Exercise details: Give back, word for word, only the lines from the one containing "(279, 299) = (279, 318): brown" to the end of the listing below.

Records shown:
####

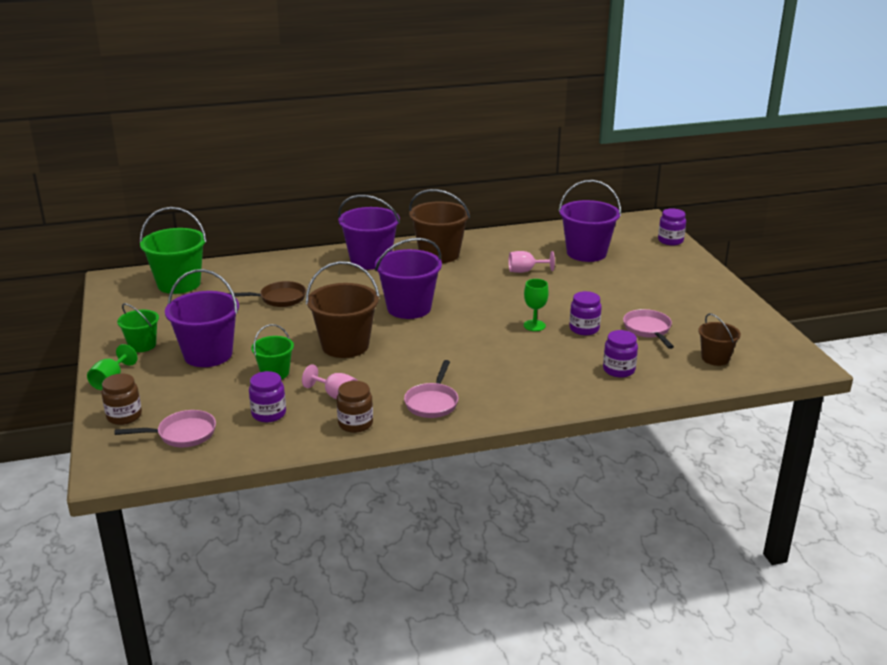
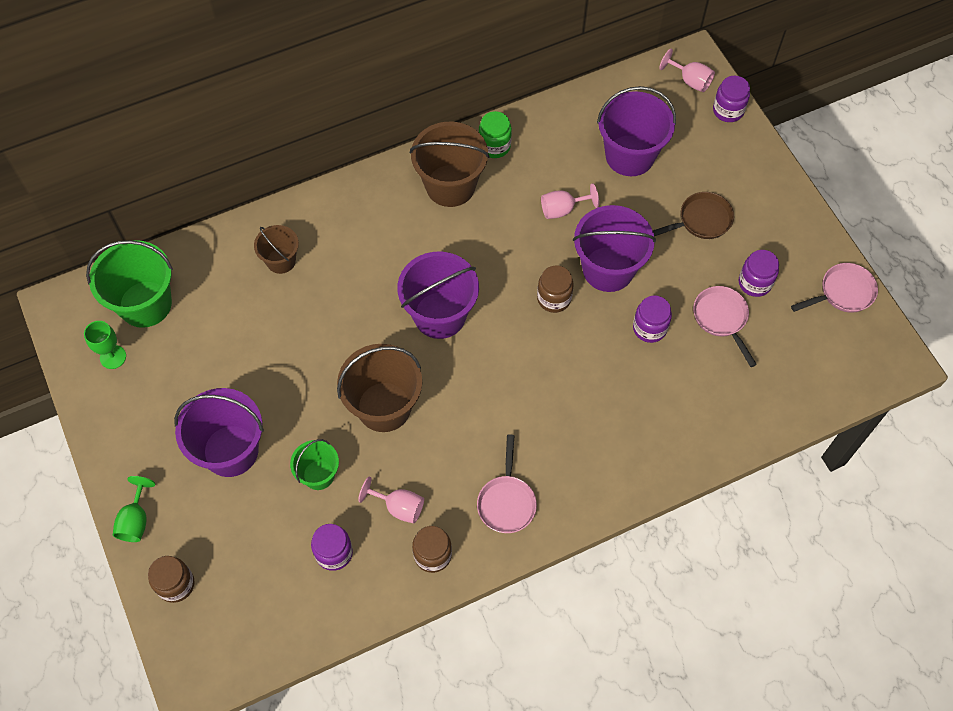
camera: 10 degrees left, 35 degrees up
(142, 345) = (147, 444): green bucket -> none
(182, 434) = (251, 606): pink pan -> pink pan (843, 293)
(279, 299) = (279, 318): brown pan -> brown pan (701, 220)
(370, 260) = (368, 213): purple bucket -> purple bucket (608, 269)
(480, 241) = (494, 146): none -> green jar
(506, 308) = (554, 298): none -> brown jar
(534, 325) = (592, 330): green goblet -> green goblet (113, 357)
(618, 370) = (698, 406): purple jar -> purple jar (754, 283)
(642, 227) = (690, 81): none -> pink goblet
(715, 358) = (800, 365): brown bucket -> brown bucket (281, 261)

####

Exercise solution:
(279, 299) = (279, 318): brown pan -> brown pan (701, 220)
(370, 260) = (368, 213): purple bucket -> purple bucket (608, 269)
(480, 241) = (494, 146): none -> green jar
(506, 308) = (554, 298): none -> brown jar
(534, 325) = (592, 330): green goblet -> green goblet (113, 357)
(618, 370) = (698, 406): purple jar -> purple jar (754, 283)
(642, 227) = (690, 81): none -> pink goblet
(715, 358) = (800, 365): brown bucket -> brown bucket (281, 261)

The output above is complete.